START INPUT
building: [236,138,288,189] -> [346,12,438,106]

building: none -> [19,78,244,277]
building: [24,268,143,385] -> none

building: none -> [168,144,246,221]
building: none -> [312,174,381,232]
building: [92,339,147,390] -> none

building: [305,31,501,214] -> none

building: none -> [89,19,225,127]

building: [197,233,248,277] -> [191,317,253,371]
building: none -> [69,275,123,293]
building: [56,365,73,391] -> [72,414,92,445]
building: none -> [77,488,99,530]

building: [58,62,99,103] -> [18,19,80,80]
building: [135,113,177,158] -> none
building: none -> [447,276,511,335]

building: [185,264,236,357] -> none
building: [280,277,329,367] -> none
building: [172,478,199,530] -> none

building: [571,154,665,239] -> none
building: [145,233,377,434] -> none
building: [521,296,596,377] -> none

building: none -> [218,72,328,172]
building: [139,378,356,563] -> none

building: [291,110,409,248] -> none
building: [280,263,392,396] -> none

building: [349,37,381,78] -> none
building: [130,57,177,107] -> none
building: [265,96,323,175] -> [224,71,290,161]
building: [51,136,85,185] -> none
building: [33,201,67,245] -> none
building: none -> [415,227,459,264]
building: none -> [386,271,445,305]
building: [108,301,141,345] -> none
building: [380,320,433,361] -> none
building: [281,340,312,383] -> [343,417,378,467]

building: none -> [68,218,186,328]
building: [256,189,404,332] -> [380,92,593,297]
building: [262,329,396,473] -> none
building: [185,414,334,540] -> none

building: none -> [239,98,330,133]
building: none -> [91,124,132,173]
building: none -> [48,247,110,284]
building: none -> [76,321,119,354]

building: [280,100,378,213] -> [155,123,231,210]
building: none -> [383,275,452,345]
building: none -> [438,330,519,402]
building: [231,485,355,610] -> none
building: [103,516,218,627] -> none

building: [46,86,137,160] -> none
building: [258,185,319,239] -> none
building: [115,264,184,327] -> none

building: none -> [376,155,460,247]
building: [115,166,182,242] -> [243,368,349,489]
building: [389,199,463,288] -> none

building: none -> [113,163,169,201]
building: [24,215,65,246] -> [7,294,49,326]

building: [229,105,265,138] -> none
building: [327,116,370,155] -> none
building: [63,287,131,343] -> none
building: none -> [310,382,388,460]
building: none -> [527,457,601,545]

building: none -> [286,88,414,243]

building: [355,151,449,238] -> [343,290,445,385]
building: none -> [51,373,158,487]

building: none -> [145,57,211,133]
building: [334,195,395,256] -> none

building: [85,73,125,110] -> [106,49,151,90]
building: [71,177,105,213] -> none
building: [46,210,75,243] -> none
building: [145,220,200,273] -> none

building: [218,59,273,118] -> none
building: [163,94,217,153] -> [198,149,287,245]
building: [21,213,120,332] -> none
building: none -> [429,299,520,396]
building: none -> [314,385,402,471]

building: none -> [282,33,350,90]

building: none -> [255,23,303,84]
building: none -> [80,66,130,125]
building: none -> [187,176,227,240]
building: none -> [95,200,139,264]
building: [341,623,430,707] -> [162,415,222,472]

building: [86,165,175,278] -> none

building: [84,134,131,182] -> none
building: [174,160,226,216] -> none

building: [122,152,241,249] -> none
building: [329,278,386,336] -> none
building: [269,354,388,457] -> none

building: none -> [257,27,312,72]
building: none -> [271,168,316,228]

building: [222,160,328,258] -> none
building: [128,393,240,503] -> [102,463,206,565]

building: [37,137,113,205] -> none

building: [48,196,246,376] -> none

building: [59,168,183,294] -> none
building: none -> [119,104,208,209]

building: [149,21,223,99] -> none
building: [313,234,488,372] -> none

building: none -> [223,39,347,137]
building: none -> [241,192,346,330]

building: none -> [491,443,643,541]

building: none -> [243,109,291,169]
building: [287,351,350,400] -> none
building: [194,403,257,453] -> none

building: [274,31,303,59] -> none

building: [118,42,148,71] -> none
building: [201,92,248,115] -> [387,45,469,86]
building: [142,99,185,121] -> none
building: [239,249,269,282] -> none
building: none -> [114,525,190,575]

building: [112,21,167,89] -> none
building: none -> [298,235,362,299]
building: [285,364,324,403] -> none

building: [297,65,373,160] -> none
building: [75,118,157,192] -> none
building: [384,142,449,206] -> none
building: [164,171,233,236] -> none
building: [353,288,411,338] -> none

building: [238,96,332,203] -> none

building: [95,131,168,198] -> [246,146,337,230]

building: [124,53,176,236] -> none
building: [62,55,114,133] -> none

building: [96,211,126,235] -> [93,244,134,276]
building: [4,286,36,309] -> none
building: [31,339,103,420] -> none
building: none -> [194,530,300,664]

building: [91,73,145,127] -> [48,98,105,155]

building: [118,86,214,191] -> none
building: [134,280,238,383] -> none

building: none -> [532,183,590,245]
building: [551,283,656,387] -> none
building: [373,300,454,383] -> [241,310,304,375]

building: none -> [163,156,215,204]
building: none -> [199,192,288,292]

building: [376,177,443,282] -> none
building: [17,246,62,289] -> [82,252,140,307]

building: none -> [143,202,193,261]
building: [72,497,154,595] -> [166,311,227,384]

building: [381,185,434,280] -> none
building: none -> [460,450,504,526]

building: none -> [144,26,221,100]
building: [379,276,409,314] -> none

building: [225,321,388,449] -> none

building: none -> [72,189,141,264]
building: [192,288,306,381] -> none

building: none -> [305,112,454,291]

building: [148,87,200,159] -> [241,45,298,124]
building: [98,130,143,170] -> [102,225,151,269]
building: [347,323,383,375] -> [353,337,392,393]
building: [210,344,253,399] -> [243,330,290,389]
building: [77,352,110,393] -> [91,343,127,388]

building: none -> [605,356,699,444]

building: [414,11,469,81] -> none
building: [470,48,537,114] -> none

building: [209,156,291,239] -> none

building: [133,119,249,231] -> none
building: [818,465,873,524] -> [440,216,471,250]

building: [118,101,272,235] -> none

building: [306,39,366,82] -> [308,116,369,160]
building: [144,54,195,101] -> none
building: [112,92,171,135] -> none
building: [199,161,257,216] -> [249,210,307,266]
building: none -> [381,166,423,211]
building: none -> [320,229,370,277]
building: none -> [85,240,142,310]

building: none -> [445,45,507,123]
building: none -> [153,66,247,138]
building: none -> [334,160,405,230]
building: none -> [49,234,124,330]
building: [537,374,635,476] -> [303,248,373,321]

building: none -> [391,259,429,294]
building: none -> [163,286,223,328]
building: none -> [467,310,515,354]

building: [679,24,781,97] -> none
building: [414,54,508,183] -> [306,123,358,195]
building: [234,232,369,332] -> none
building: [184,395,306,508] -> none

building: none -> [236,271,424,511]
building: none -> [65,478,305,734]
END INPUT
Using only the entries above, output the line with "building: none -> [51,373,158,487]", the line with "building: none -> [491,443,643,541]", and all lines between them, exactly as they stand.

building: none -> [51,373,158,487]

building: none -> [145,57,211,133]
building: [334,195,395,256] -> none

building: [85,73,125,110] -> [106,49,151,90]
building: [71,177,105,213] -> none
building: [46,210,75,243] -> none
building: [145,220,200,273] -> none

building: [218,59,273,118] -> none
building: [163,94,217,153] -> [198,149,287,245]
building: [21,213,120,332] -> none
building: none -> [429,299,520,396]
building: none -> [314,385,402,471]

building: none -> [282,33,350,90]

building: none -> [255,23,303,84]
building: none -> [80,66,130,125]
building: none -> [187,176,227,240]
building: none -> [95,200,139,264]
building: [341,623,430,707] -> [162,415,222,472]

building: [86,165,175,278] -> none

building: [84,134,131,182] -> none
building: [174,160,226,216] -> none

building: [122,152,241,249] -> none
building: [329,278,386,336] -> none
building: [269,354,388,457] -> none

building: none -> [257,27,312,72]
building: none -> [271,168,316,228]

building: [222,160,328,258] -> none
building: [128,393,240,503] -> [102,463,206,565]

building: [37,137,113,205] -> none

building: [48,196,246,376] -> none

building: [59,168,183,294] -> none
building: none -> [119,104,208,209]

building: [149,21,223,99] -> none
building: [313,234,488,372] -> none

building: none -> [223,39,347,137]
building: none -> [241,192,346,330]

building: none -> [491,443,643,541]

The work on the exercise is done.